INPUT DATA:
════════

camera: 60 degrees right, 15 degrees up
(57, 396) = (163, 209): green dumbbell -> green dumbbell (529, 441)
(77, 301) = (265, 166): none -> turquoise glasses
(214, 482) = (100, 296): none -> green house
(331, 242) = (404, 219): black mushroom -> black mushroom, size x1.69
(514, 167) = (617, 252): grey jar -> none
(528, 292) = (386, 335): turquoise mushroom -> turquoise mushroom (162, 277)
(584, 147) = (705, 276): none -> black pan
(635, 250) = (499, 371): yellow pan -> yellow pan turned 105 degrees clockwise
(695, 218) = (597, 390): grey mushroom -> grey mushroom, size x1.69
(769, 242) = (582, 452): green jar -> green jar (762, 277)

════════

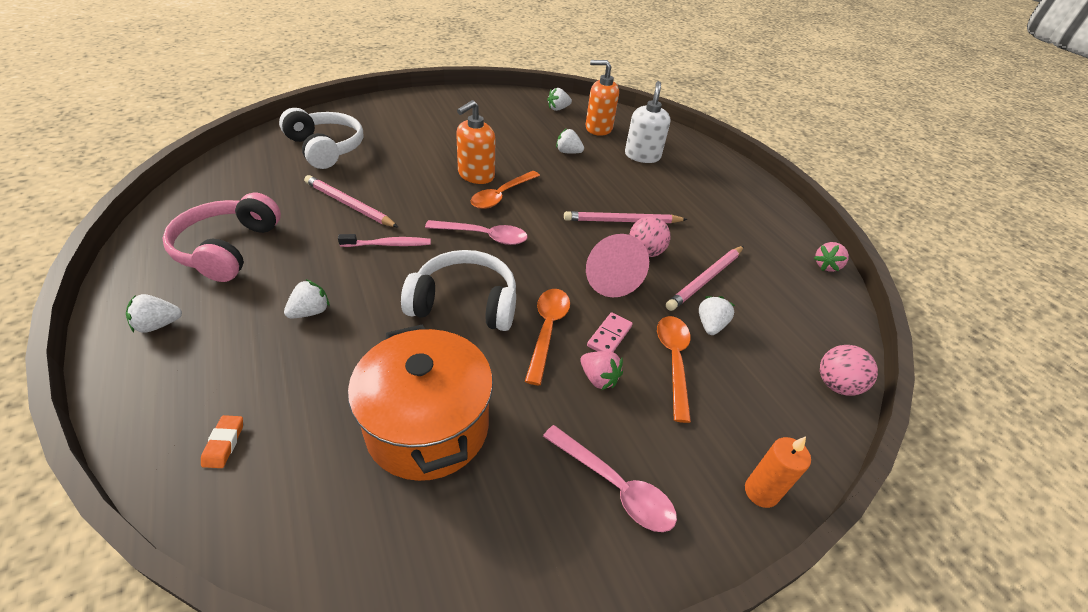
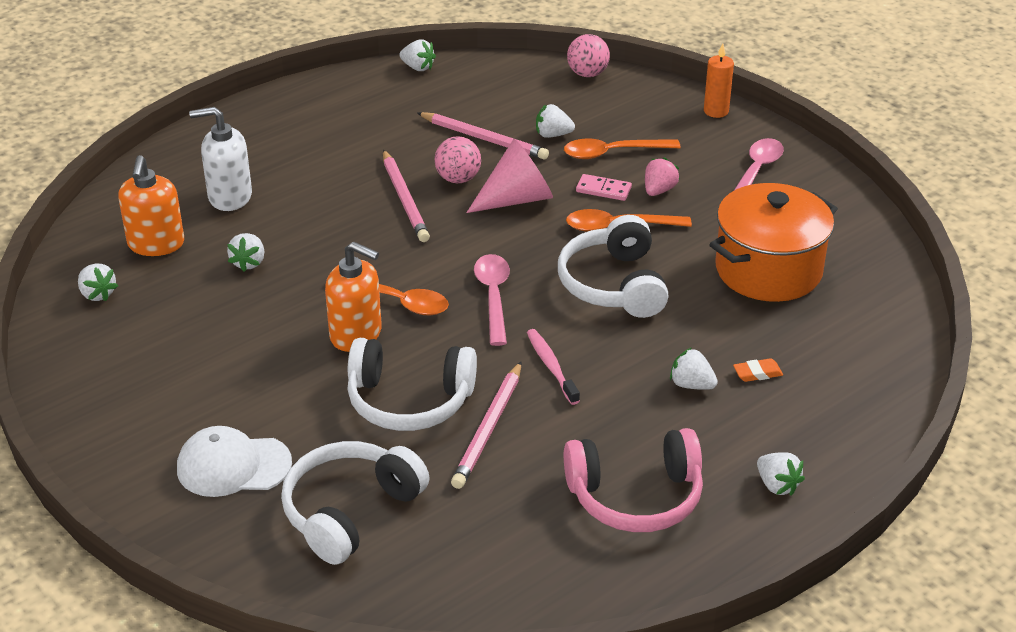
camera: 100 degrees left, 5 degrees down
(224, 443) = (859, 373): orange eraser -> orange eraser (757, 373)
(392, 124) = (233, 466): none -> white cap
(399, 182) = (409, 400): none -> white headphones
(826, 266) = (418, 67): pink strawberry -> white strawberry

════════

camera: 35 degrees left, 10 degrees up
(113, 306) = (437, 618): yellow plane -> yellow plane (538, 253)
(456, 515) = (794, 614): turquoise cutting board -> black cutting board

════════

PROMPT:
Using only the entries above, output the line with "camera: 60 degrees right, 15 degrees up", the line with "(514, 167) = (617, 252): grey jar -> none", and all lines between them, exactly as they stand.

RESULT OF THE EXERCISE:
camera: 60 degrees right, 15 degrees up
(57, 396) = (163, 209): green dumbbell -> green dumbbell (529, 441)
(77, 301) = (265, 166): none -> turquoise glasses
(214, 482) = (100, 296): none -> green house
(331, 242) = (404, 219): black mushroom -> black mushroom, size x1.69
(514, 167) = (617, 252): grey jar -> none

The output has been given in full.